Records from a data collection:
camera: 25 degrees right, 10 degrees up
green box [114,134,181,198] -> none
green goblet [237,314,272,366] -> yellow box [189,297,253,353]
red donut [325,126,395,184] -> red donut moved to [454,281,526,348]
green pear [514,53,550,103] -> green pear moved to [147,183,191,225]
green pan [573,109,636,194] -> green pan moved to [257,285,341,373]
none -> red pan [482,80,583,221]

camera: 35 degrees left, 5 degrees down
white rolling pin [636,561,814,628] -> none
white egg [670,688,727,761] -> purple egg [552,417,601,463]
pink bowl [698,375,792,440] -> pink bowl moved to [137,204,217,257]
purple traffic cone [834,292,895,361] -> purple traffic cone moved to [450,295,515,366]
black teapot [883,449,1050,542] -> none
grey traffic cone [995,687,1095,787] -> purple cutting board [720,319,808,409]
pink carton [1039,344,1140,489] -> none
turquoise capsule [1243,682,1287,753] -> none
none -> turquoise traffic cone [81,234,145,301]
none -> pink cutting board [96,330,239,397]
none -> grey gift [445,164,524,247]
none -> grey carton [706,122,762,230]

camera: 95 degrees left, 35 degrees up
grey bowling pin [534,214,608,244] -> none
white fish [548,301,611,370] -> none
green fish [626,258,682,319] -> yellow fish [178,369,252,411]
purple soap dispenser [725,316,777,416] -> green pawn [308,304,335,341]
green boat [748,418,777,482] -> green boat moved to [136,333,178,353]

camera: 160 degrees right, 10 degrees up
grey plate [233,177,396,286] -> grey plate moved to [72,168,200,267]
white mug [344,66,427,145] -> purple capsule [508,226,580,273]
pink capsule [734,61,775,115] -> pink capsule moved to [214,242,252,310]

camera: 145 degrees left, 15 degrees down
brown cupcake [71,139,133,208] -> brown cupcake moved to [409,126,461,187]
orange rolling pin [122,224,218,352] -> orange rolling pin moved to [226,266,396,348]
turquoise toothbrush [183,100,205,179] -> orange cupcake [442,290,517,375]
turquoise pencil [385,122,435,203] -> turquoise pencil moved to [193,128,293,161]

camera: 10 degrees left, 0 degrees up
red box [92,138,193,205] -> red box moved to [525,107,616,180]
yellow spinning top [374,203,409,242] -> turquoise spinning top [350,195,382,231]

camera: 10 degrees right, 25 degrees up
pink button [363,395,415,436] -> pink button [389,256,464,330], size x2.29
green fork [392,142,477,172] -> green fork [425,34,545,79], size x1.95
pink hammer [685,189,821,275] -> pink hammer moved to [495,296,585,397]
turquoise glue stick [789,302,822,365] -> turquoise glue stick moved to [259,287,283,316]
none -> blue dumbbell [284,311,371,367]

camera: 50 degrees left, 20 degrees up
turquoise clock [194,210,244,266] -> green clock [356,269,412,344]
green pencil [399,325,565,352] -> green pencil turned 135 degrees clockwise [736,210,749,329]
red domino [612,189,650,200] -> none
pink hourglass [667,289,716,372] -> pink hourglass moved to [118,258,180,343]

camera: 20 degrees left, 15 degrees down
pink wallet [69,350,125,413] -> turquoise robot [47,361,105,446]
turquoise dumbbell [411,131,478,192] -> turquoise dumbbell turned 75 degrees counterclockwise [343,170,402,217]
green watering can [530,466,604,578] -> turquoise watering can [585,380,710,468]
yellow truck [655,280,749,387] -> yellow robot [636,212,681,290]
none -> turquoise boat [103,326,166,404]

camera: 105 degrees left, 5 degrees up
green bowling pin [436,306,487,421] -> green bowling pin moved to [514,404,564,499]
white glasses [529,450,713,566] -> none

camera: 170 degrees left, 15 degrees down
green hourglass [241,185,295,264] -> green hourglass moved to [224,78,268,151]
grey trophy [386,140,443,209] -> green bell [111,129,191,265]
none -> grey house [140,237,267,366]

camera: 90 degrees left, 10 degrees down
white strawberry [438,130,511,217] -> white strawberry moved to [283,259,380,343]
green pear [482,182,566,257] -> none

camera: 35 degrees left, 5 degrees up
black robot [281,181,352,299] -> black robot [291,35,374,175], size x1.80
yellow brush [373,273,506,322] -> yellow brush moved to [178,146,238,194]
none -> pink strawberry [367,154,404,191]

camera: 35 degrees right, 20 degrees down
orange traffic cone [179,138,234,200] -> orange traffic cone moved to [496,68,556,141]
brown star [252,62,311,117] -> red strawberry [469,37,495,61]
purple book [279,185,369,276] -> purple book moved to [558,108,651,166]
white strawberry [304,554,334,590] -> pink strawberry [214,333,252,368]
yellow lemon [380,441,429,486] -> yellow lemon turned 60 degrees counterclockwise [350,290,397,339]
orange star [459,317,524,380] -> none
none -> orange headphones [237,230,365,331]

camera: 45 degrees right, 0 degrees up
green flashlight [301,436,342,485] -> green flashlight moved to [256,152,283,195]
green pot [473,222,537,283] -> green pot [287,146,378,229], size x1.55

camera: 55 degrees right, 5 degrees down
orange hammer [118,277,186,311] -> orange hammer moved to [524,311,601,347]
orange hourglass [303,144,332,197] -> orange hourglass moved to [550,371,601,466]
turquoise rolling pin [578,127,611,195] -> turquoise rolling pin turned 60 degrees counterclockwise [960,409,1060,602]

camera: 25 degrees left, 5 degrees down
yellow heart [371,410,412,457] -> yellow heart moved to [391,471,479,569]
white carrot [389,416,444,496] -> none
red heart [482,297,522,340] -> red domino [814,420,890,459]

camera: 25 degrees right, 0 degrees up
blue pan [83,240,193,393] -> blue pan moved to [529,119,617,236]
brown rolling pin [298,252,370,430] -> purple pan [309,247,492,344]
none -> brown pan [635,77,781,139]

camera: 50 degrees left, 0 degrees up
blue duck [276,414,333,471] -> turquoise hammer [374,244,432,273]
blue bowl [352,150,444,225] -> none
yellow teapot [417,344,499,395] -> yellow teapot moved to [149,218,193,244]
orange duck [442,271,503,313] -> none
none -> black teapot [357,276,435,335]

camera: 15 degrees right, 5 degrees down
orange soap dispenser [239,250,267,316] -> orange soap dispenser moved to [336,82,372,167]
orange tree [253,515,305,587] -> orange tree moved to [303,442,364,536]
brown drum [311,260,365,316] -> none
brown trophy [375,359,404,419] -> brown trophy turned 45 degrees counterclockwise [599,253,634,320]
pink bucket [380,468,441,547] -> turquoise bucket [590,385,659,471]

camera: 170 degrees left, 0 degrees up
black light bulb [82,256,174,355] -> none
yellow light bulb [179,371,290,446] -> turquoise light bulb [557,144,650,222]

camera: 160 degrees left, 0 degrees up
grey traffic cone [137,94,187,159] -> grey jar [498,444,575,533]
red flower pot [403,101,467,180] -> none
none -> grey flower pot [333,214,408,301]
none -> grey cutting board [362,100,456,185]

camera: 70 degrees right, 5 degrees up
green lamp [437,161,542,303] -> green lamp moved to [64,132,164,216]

Exercise brief ▸ From the records above, quote only the lines running from the line with "white strawberry [438,130,511,217]" to the line with "brown star [252,62,311,117]", both lines included.

Solution for this task ▸
white strawberry [438,130,511,217] -> white strawberry moved to [283,259,380,343]
green pear [482,182,566,257] -> none

camera: 35 degrees left, 5 degrees up
black robot [281,181,352,299] -> black robot [291,35,374,175], size x1.80
yellow brush [373,273,506,322] -> yellow brush moved to [178,146,238,194]
none -> pink strawberry [367,154,404,191]

camera: 35 degrees right, 20 degrees down
orange traffic cone [179,138,234,200] -> orange traffic cone moved to [496,68,556,141]
brown star [252,62,311,117] -> red strawberry [469,37,495,61]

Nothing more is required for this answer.